▶ [PROBLEM STATEMENT]: Write again exactly the lines in the listing below, starting at the line with "yellow donut: 6 -> 4" and ending at the line with "yellow plate: 4 -> 5", both included. Pictures are not copied.

▶ [EXERCISE INPUTS]:
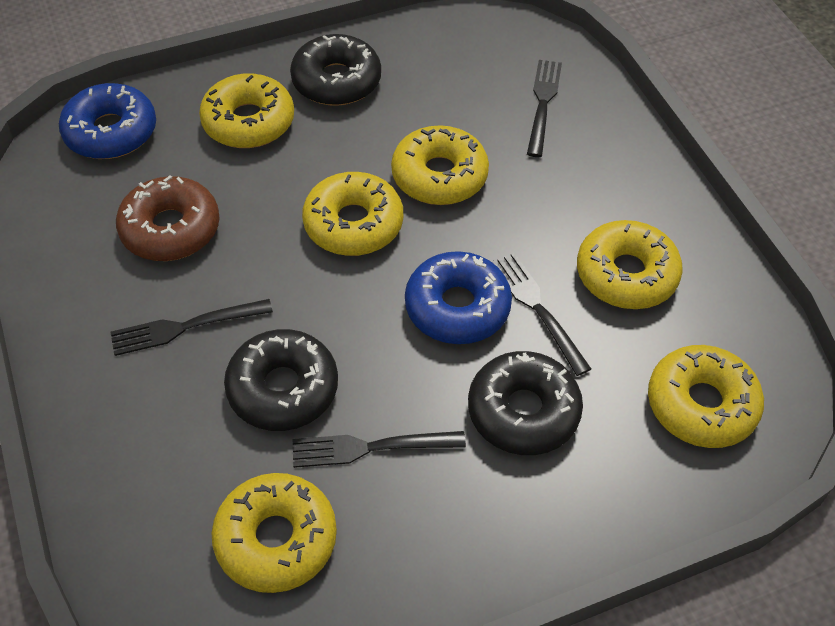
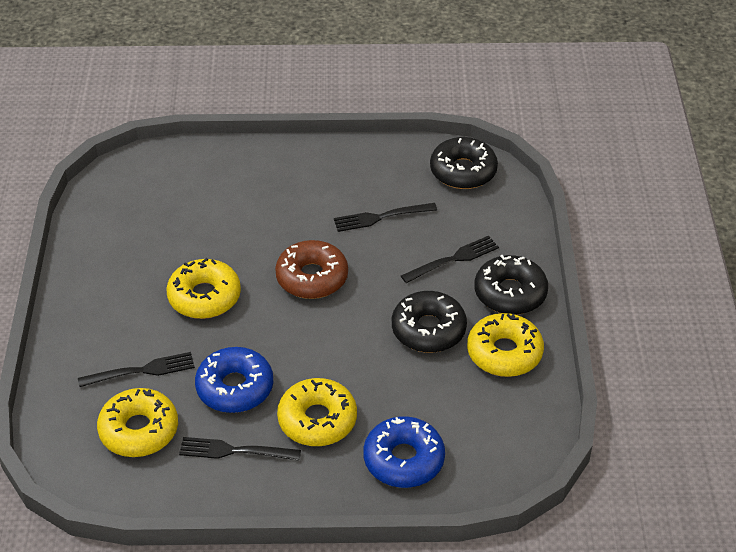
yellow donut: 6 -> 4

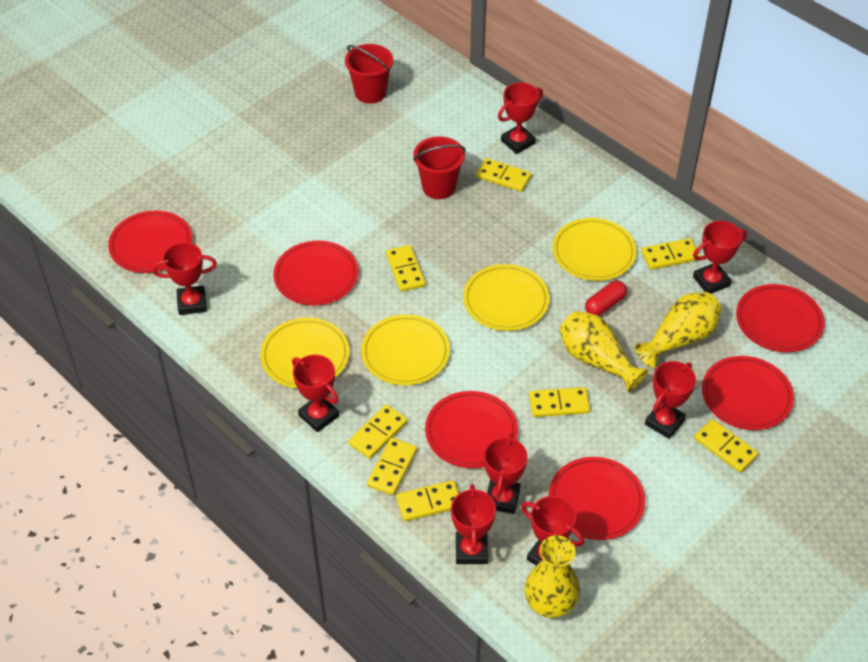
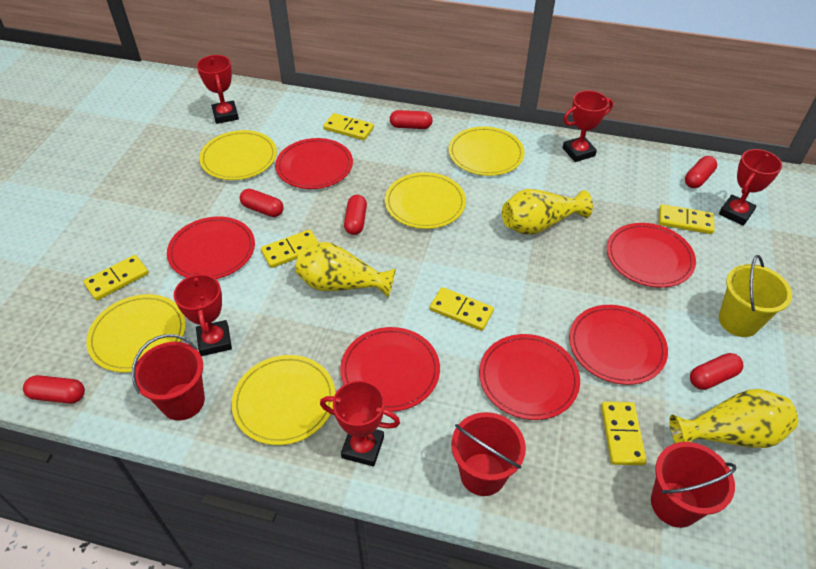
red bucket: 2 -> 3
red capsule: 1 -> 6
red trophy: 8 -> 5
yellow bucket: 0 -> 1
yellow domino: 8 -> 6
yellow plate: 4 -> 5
* * *
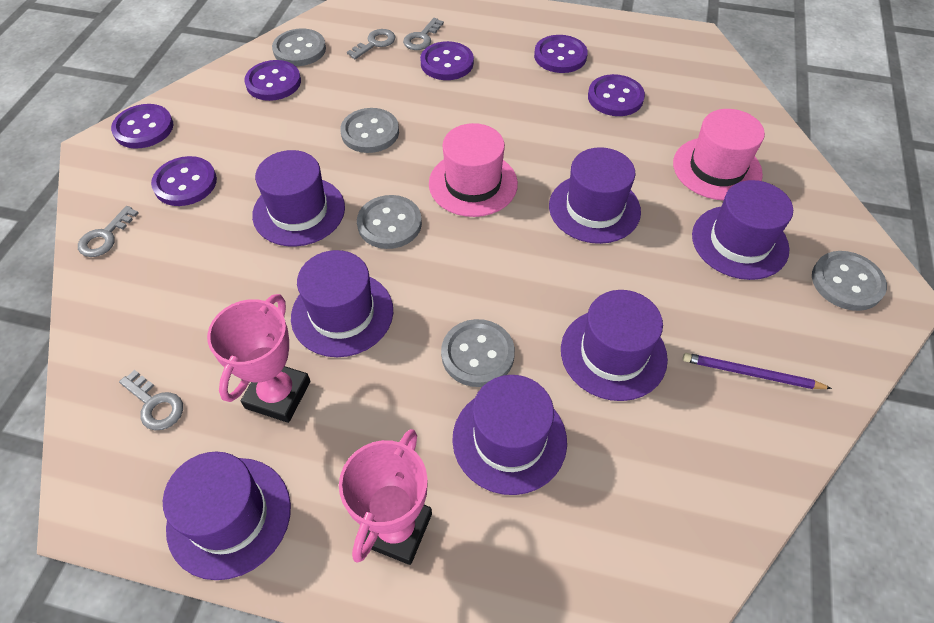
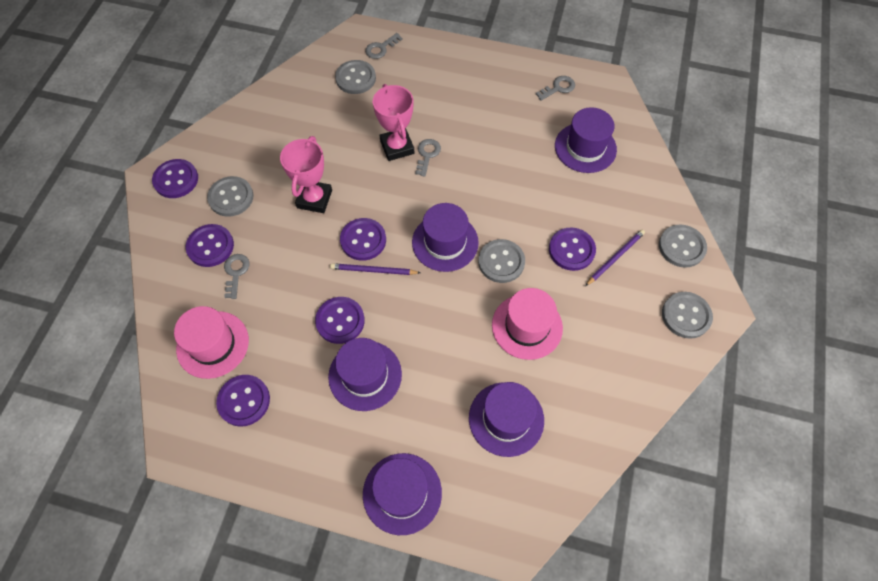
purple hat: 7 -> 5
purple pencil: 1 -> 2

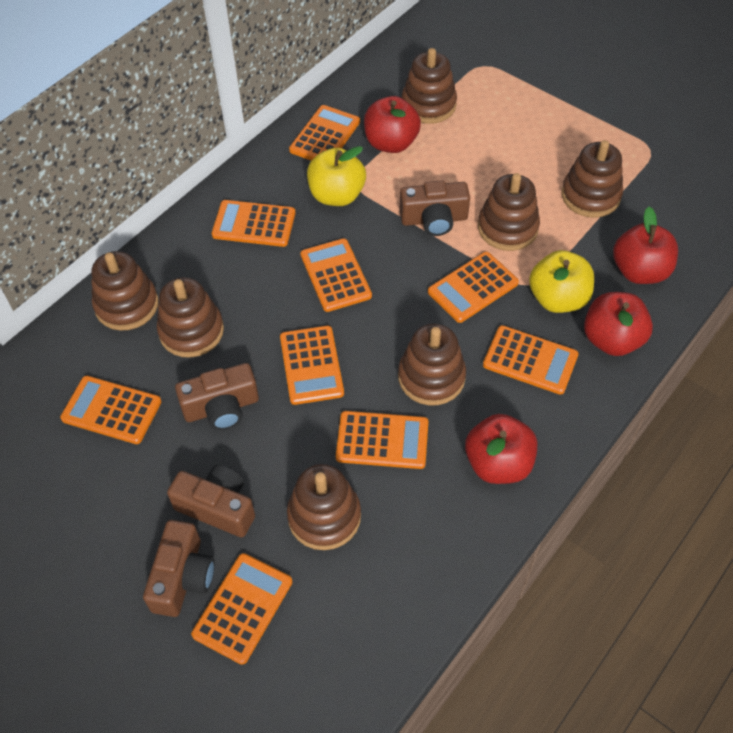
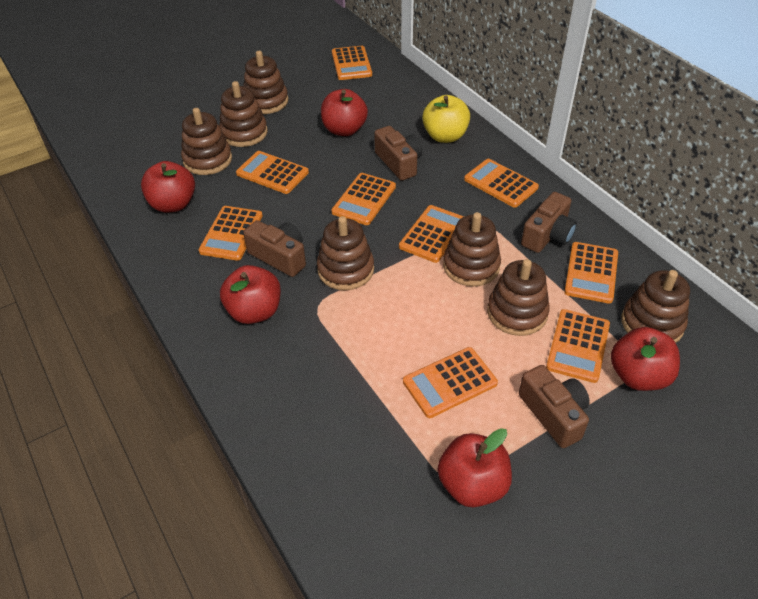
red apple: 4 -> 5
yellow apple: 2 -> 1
--
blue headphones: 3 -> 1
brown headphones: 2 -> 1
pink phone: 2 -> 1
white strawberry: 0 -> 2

▶ [TASK RESULT]:
yellow donut: 6 -> 4

red bucket: 2 -> 3
red capsule: 1 -> 6
red trophy: 8 -> 5
yellow bucket: 0 -> 1
yellow domino: 8 -> 6
yellow plate: 4 -> 5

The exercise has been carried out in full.